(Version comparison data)

——

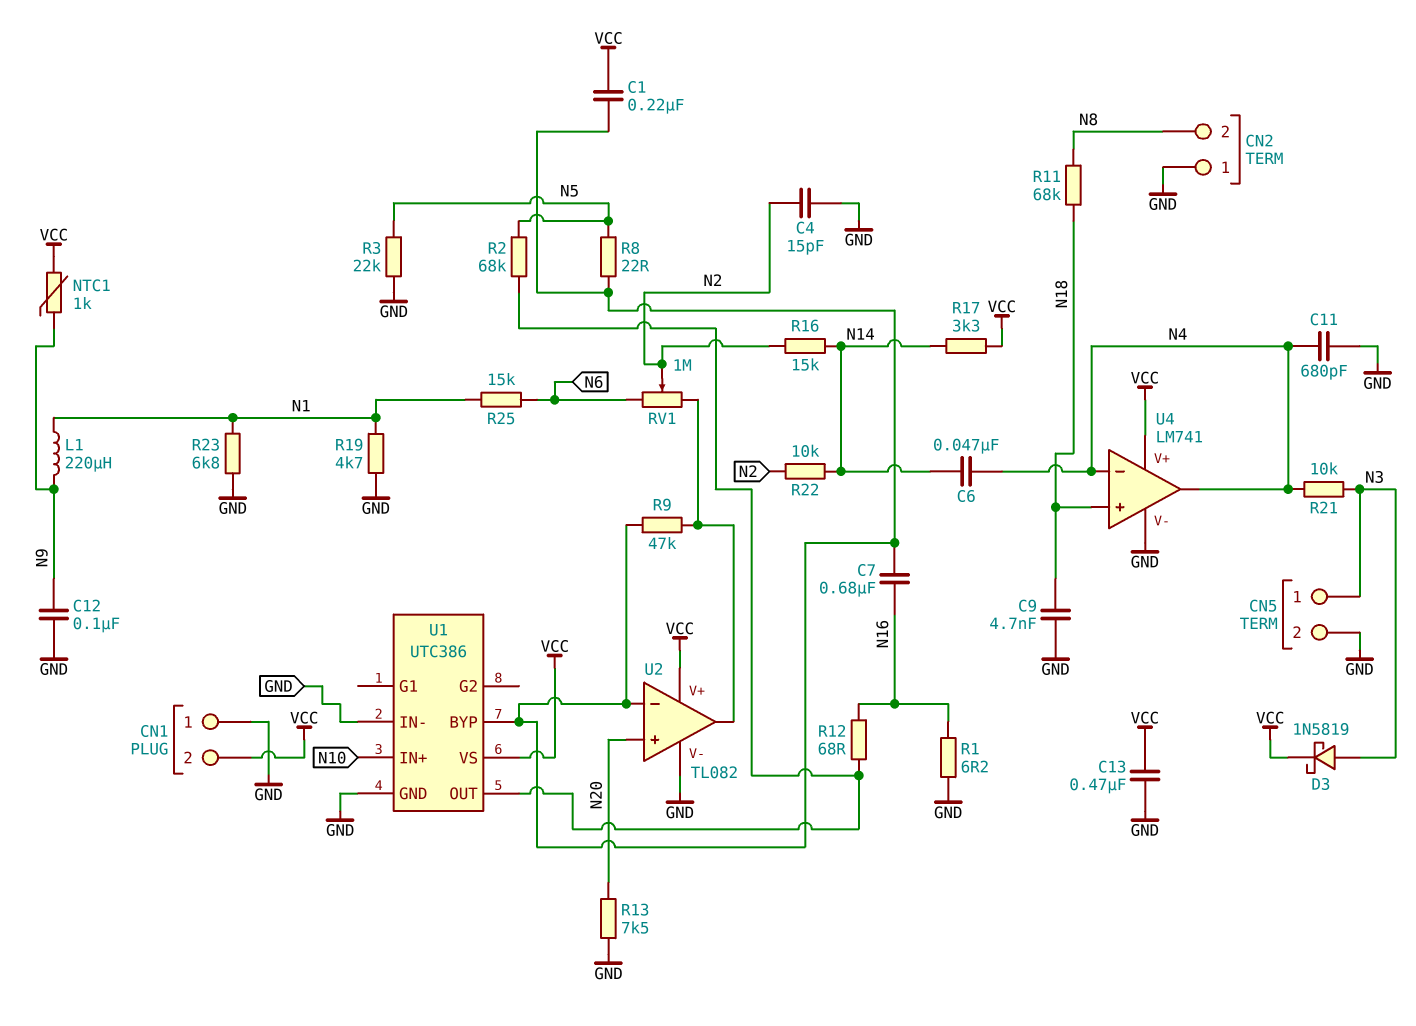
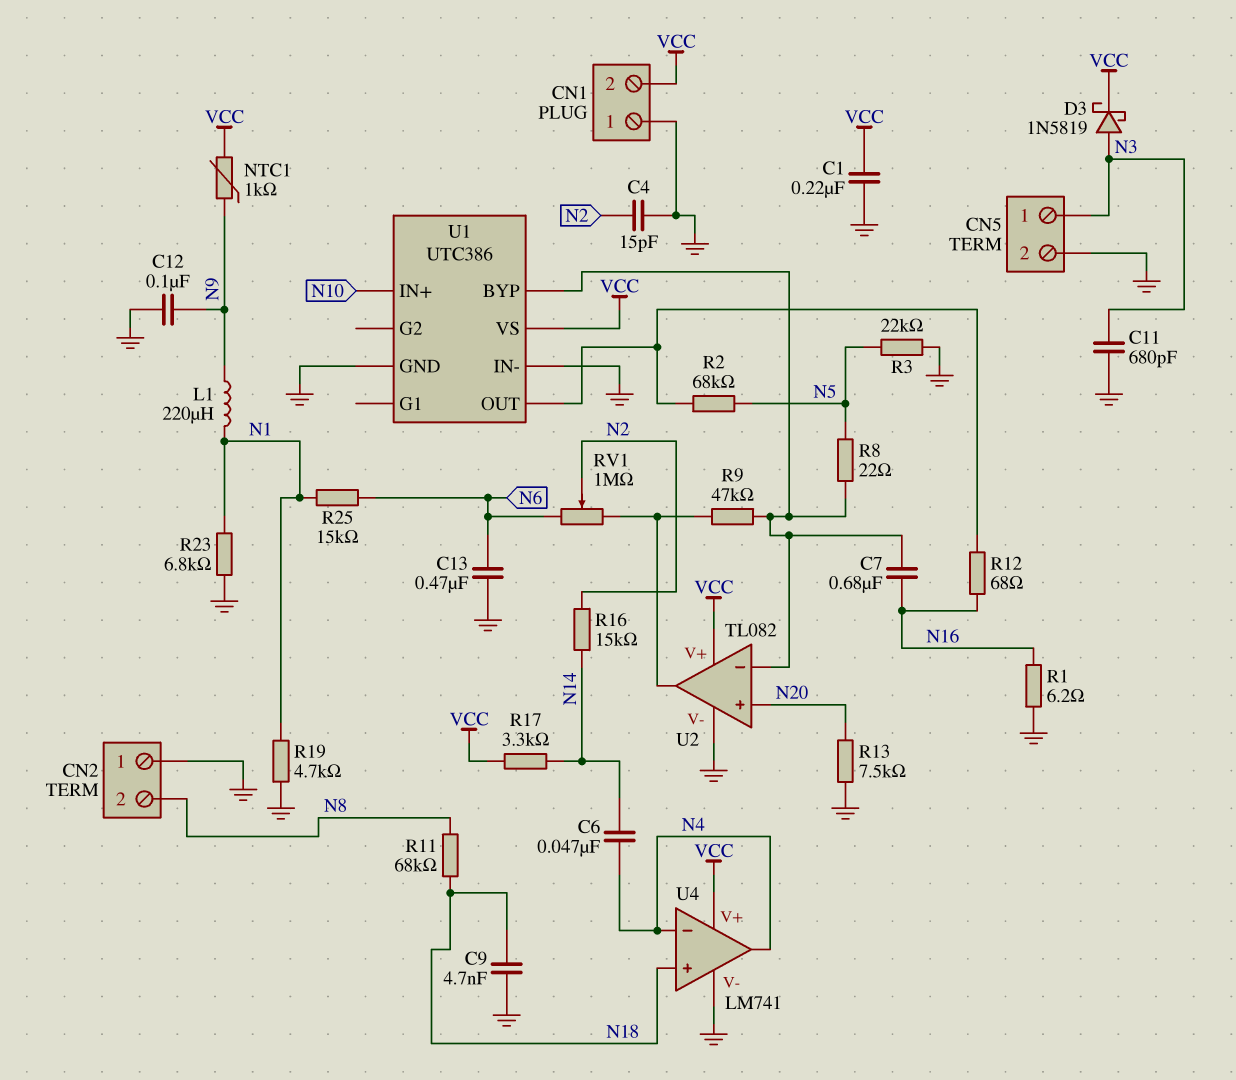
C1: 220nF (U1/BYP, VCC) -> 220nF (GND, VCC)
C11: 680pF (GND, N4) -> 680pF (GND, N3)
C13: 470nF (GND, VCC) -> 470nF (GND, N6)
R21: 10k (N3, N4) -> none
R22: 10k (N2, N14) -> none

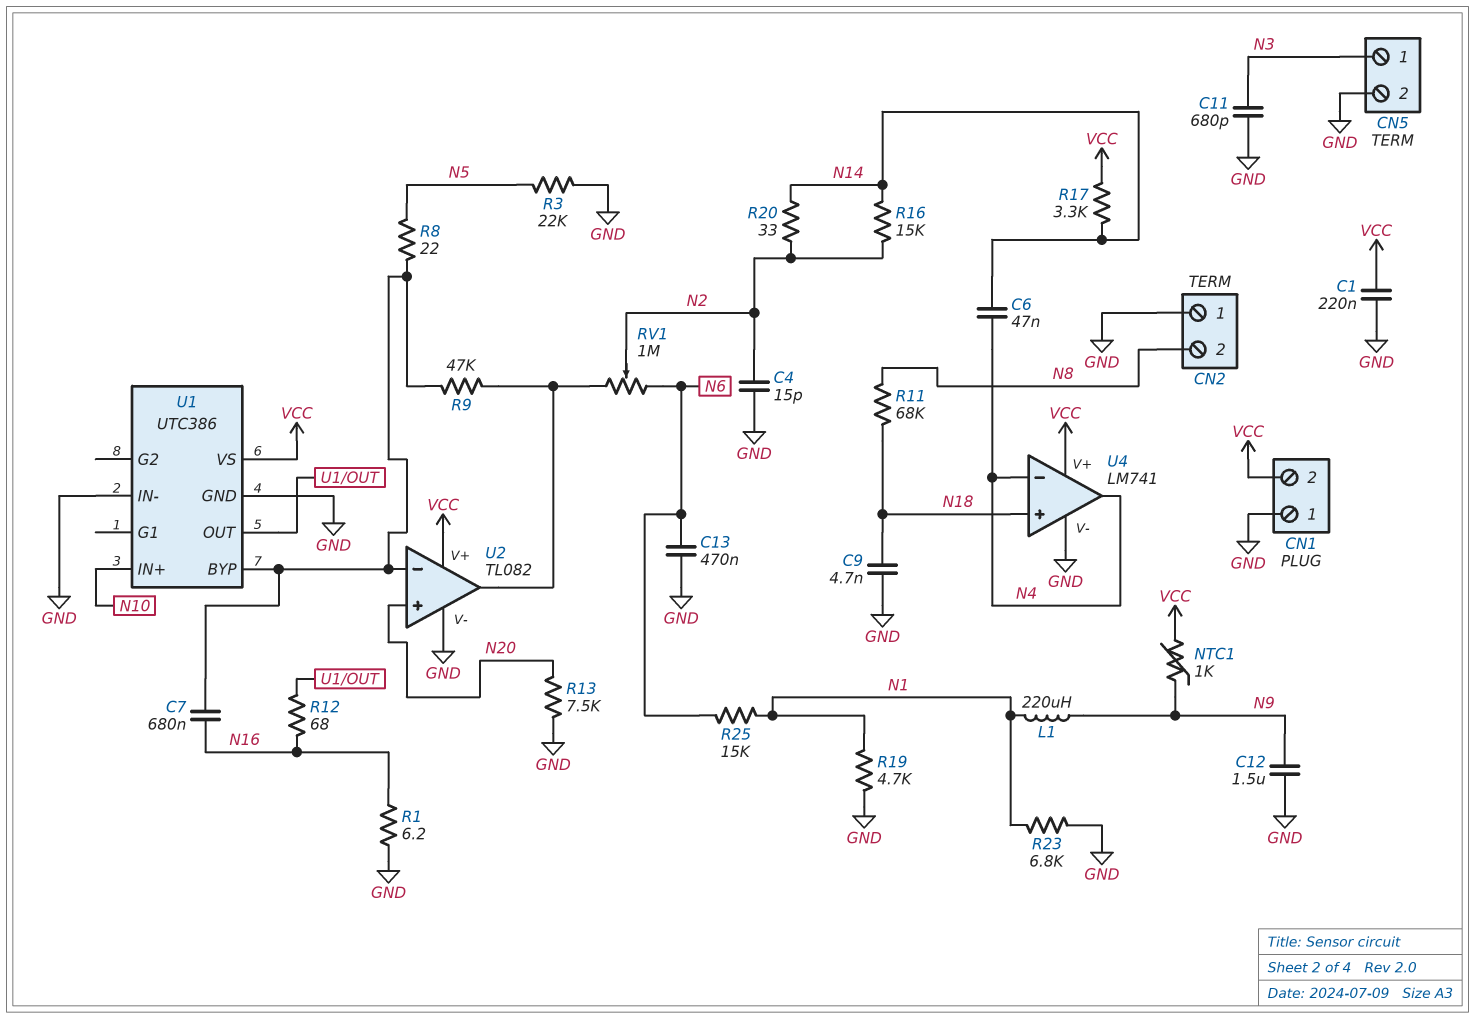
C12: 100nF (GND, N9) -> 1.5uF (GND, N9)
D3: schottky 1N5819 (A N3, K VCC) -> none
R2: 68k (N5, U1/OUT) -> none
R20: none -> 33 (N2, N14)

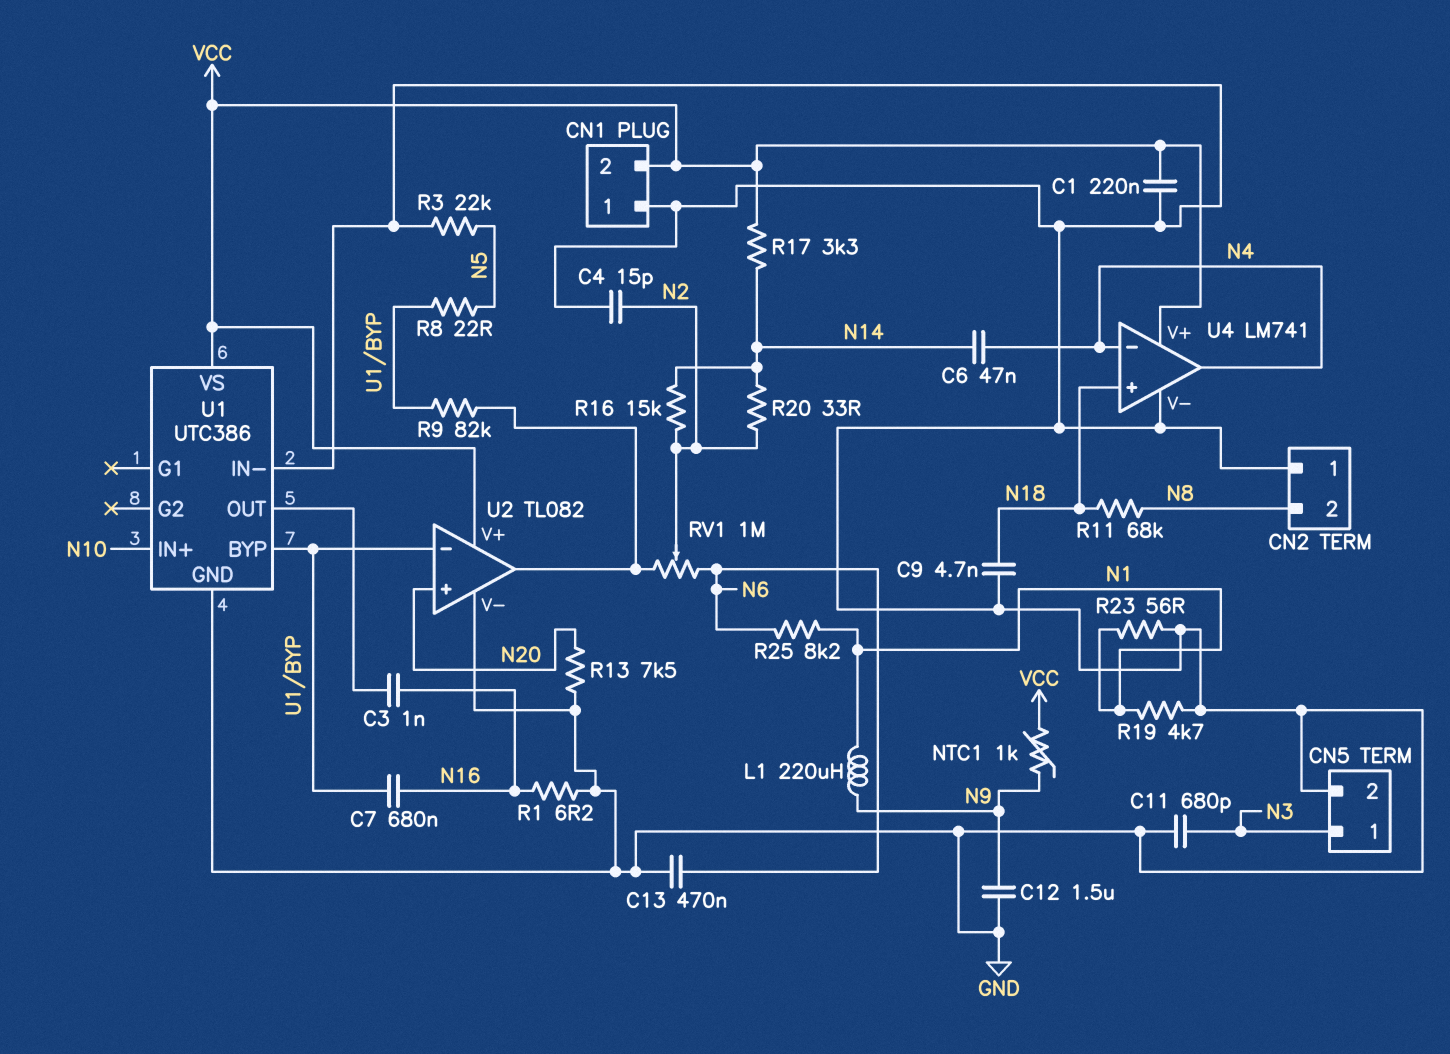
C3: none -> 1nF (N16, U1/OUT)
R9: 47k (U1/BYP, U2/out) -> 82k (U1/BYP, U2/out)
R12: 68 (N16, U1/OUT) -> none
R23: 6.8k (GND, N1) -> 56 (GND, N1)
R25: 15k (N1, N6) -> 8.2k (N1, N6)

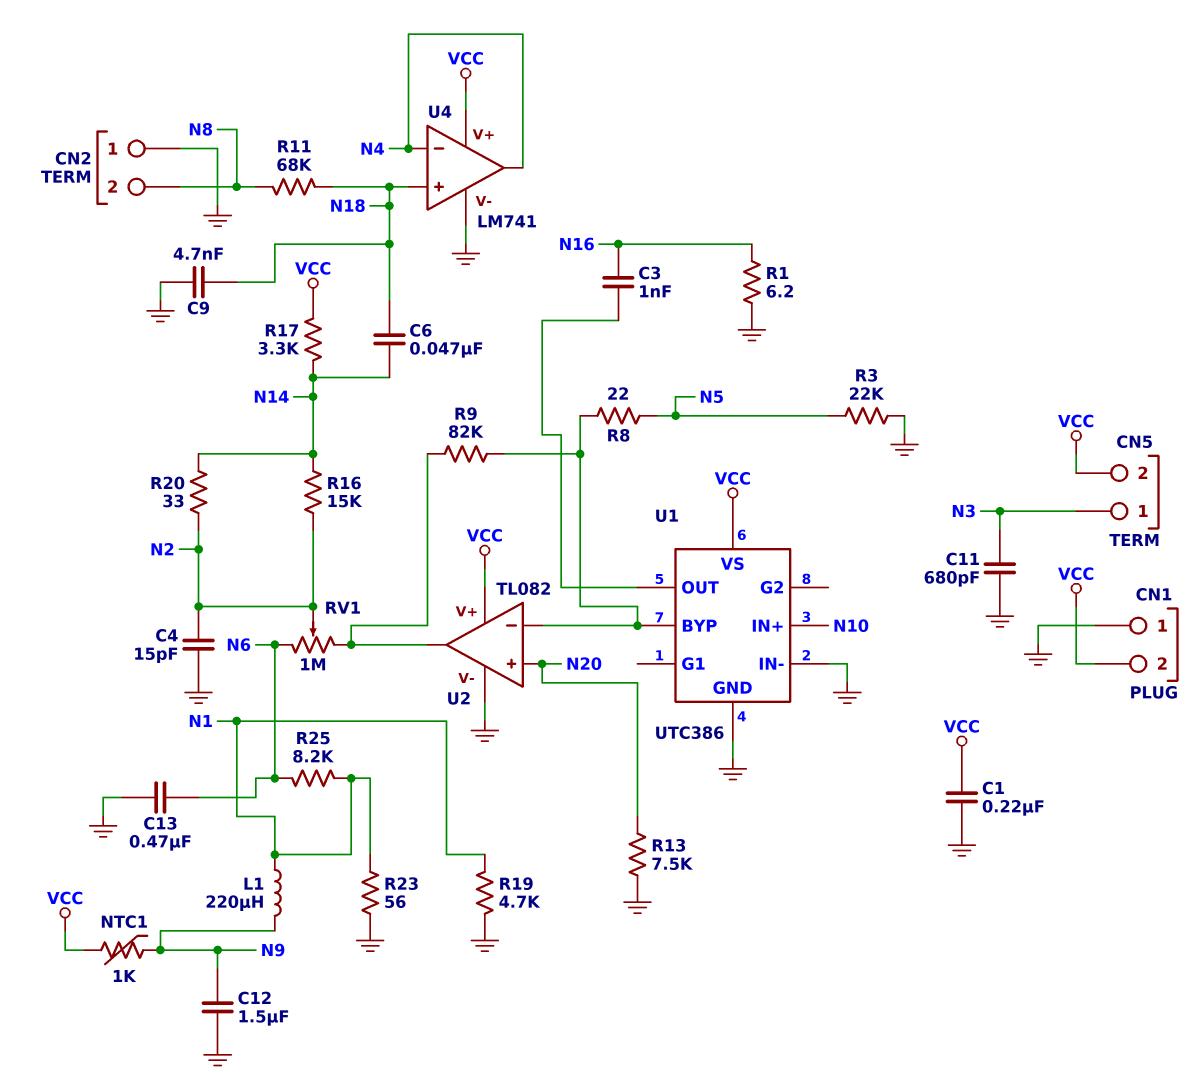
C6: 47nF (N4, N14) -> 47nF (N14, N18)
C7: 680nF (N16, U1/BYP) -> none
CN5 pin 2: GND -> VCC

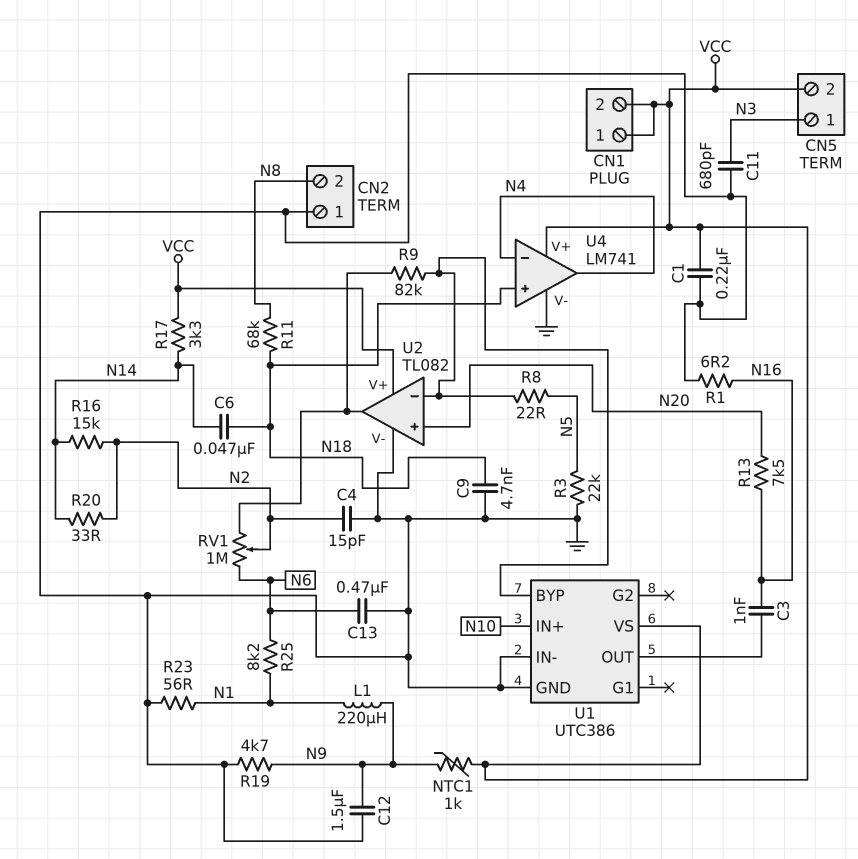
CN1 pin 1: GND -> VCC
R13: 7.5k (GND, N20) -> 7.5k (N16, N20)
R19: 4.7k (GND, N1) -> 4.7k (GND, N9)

——

→ Work to complete
Take the entries above and copy out all lines with the string "none".

→ Result below
R21: 10k (N3, N4) -> none
R22: 10k (N2, N14) -> none
D3: schottky 1N5819 (A N3, K VCC) -> none
R2: 68k (N5, U1/OUT) -> none
R20: none -> 33 (N2, N14)
C3: none -> 1nF (N16, U1/OUT)
R12: 68 (N16, U1/OUT) -> none
C7: 680nF (N16, U1/BYP) -> none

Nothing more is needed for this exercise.